Work item |
Exactly the lines below from the one with "OLED: SSD1309 -> SH1106" up to and including the one with "RELAY3: 12V-2CH -> 5V-2CH" make up the answer, with nothing else added.

----

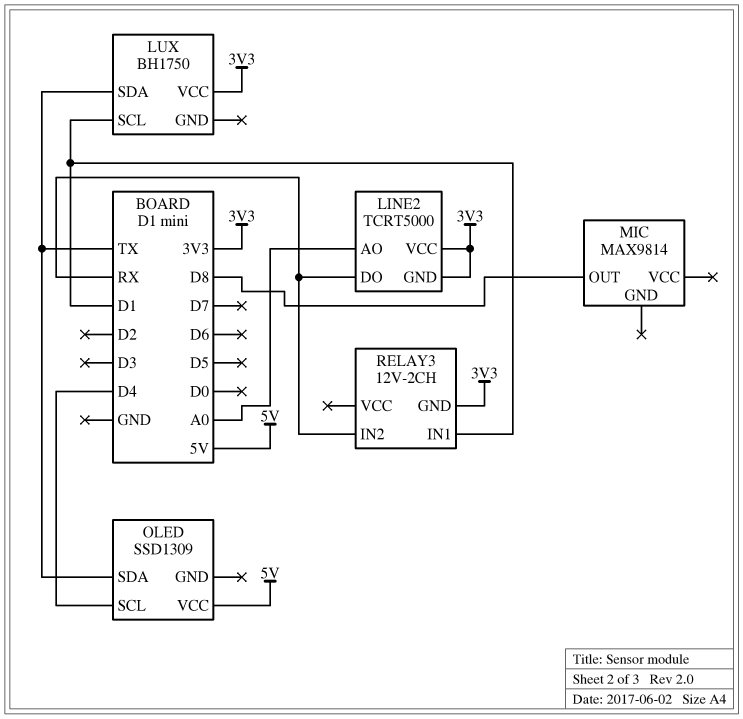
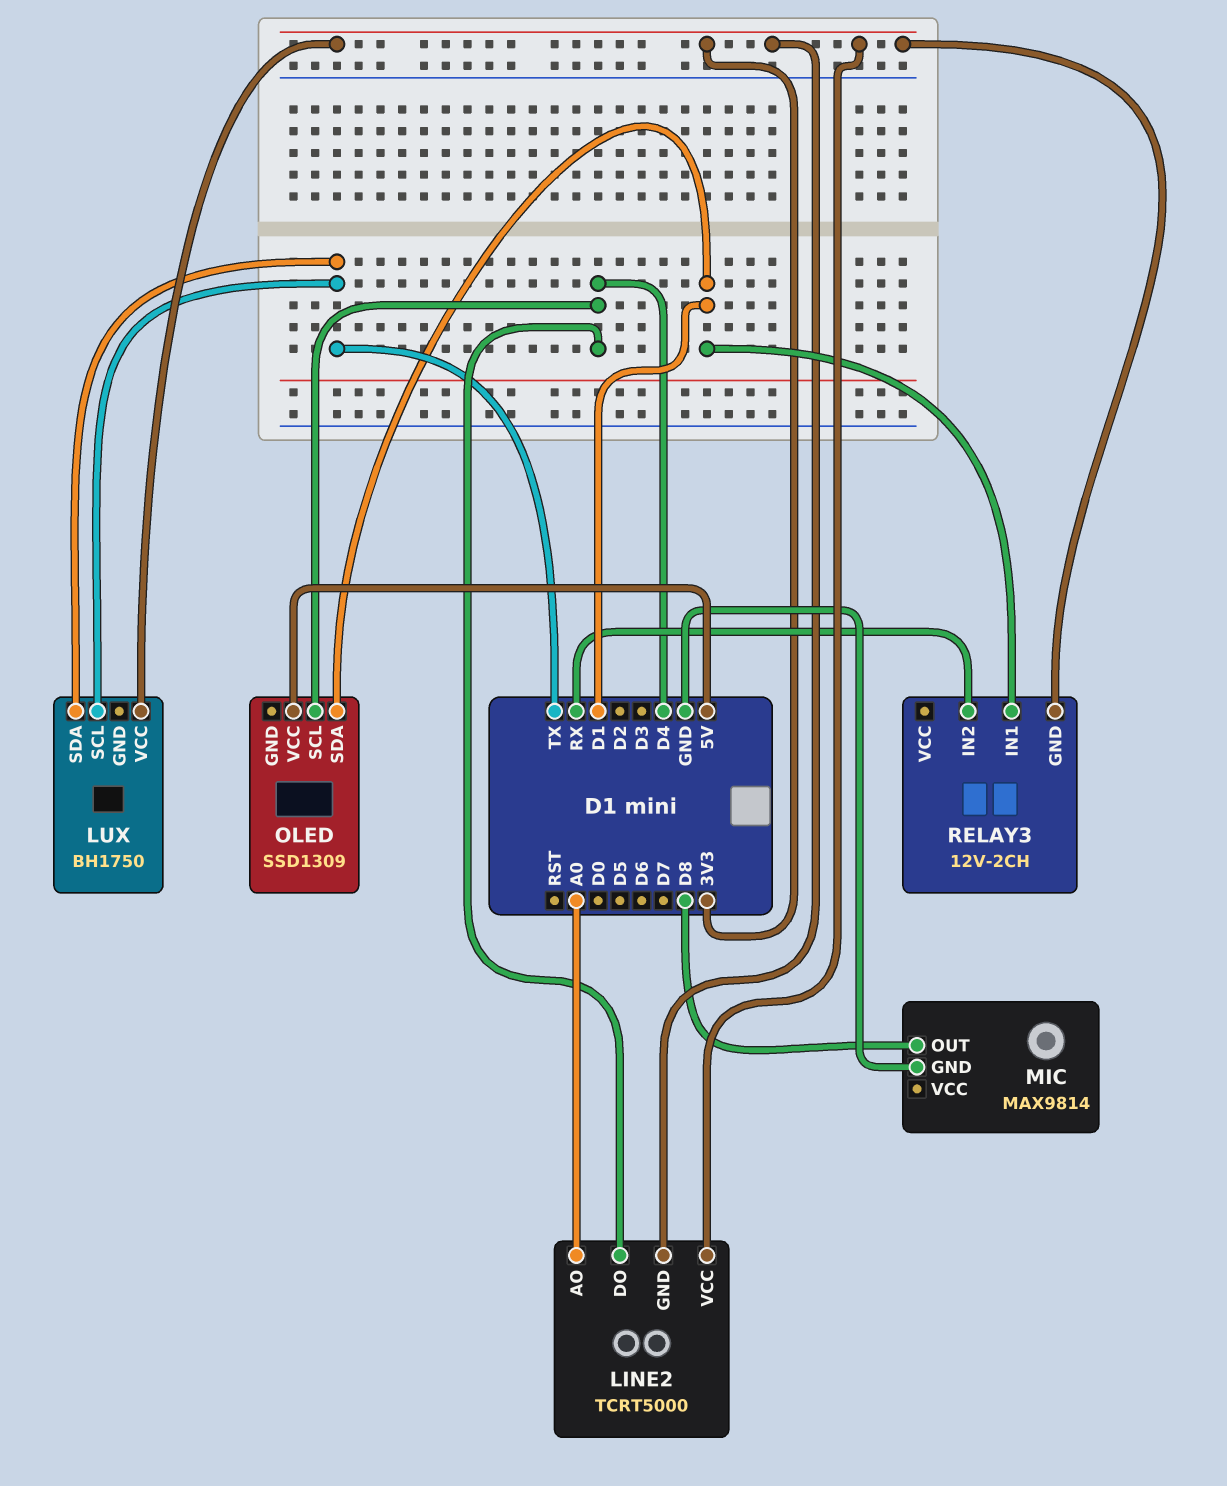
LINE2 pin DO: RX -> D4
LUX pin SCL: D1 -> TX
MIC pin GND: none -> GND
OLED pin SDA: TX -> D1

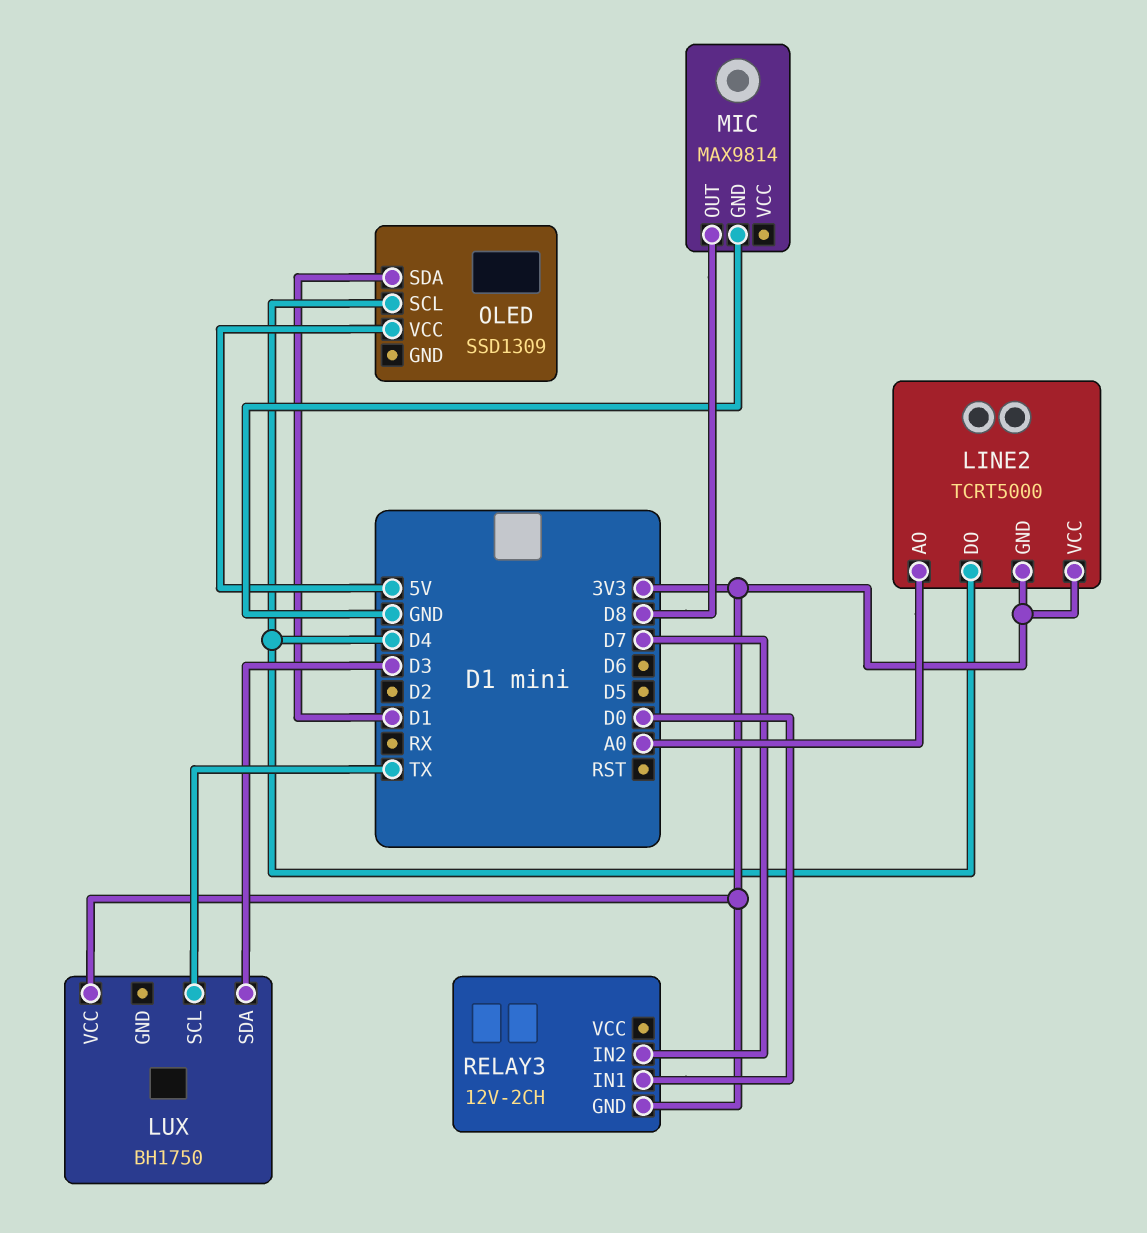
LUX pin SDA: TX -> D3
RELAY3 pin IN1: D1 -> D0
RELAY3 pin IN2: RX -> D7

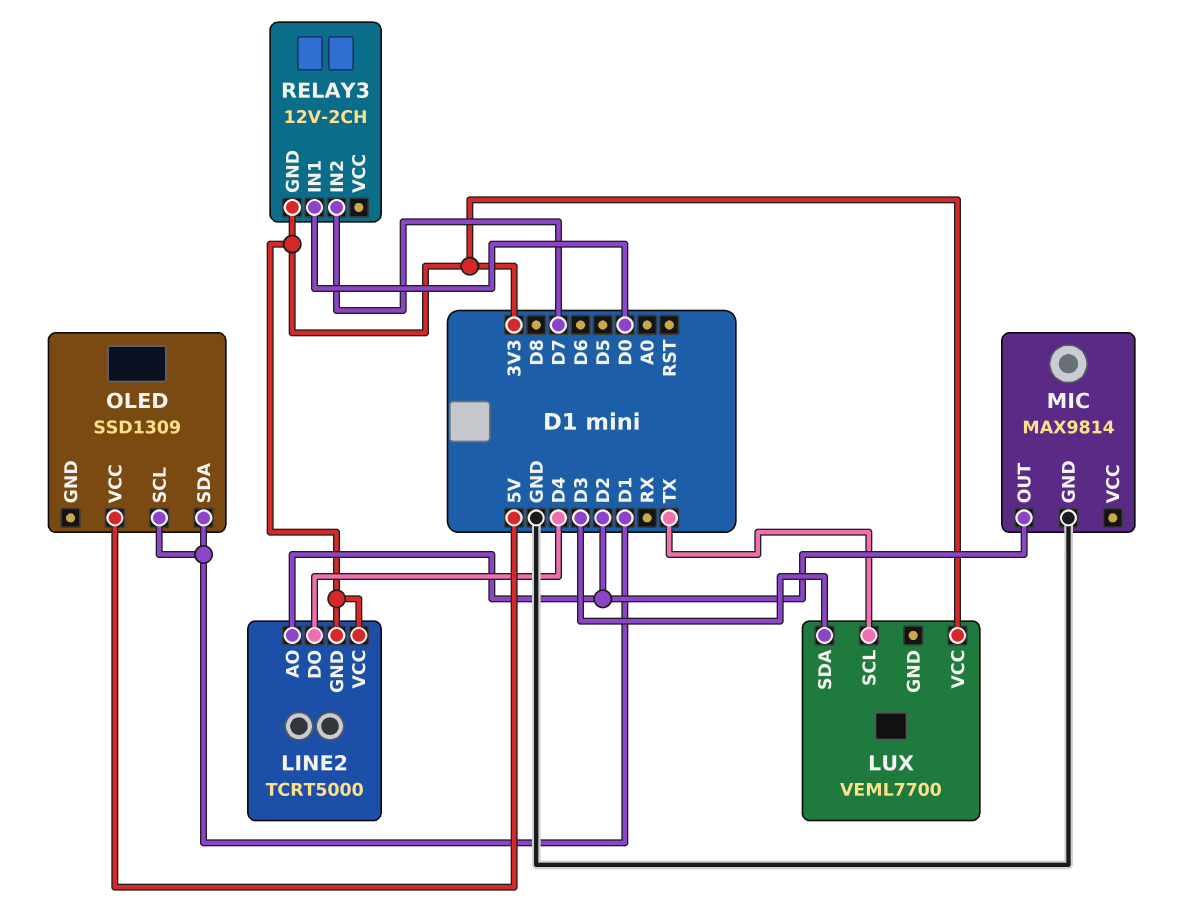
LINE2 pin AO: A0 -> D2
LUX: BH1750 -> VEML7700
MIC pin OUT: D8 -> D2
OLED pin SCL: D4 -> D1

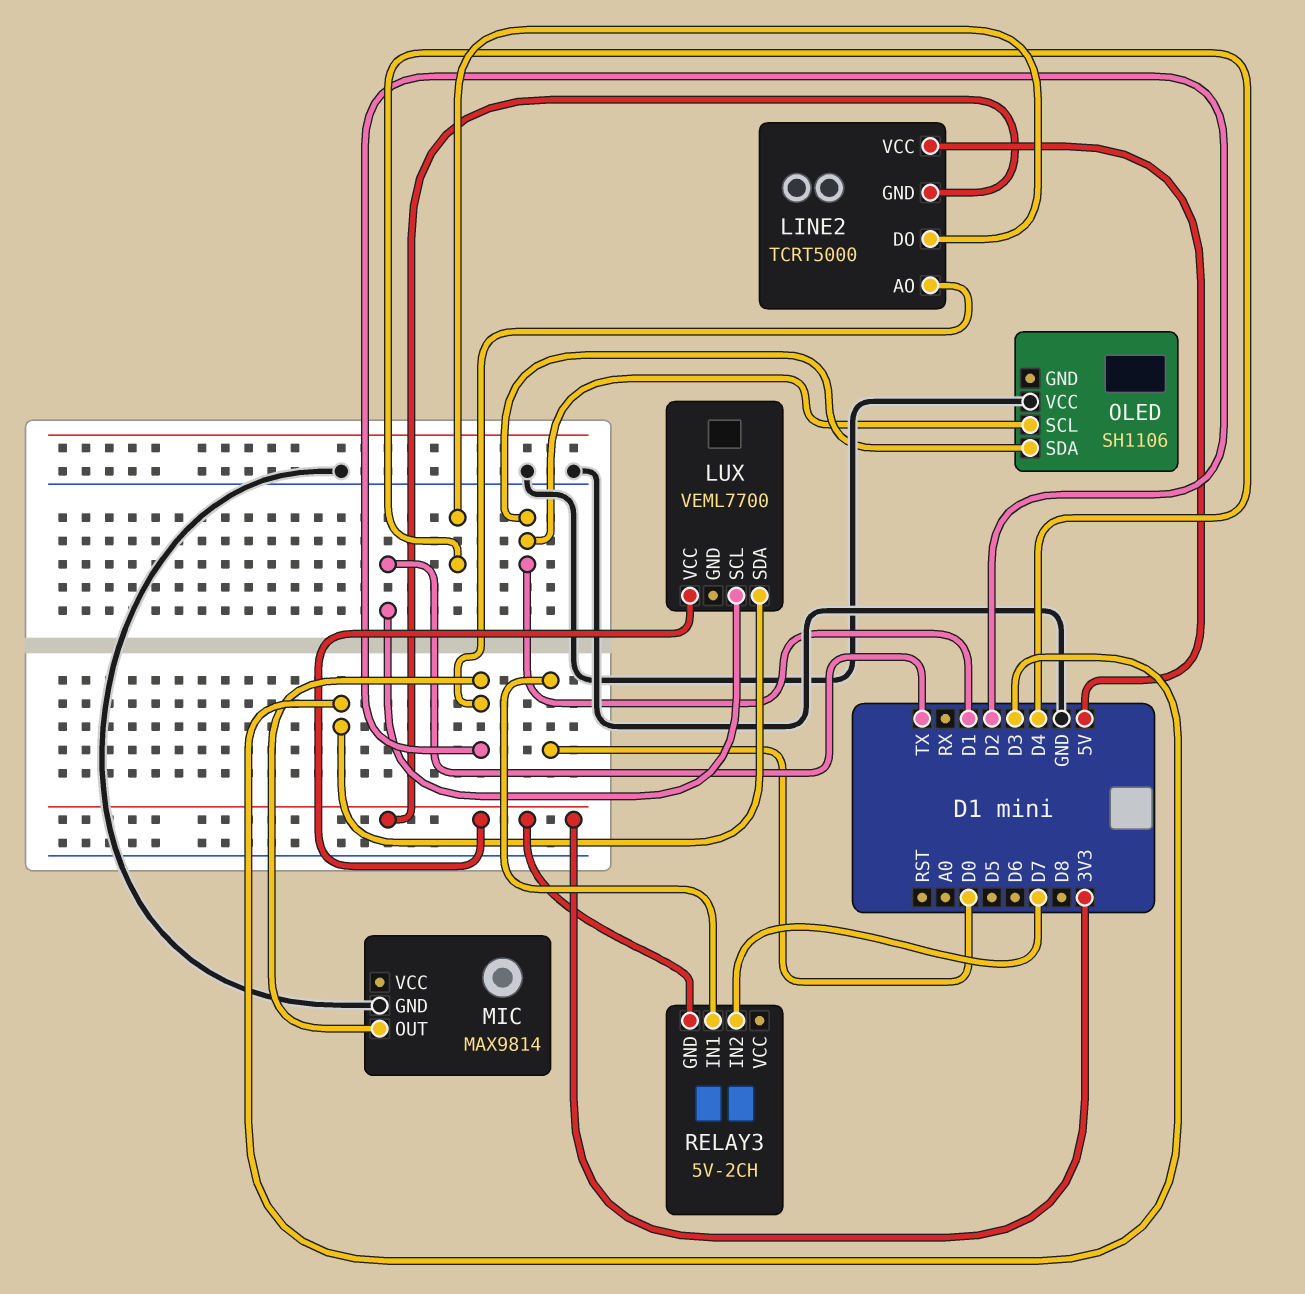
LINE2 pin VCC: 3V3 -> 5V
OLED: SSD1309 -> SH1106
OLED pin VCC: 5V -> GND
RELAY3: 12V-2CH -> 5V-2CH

----

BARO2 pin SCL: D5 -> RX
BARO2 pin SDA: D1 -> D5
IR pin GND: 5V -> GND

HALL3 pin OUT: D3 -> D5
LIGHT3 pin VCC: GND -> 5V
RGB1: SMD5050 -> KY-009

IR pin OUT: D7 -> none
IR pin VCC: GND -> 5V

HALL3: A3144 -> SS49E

----

Expected output |
OLED: SSD1309 -> SH1106
OLED pin VCC: 5V -> GND
RELAY3: 12V-2CH -> 5V-2CH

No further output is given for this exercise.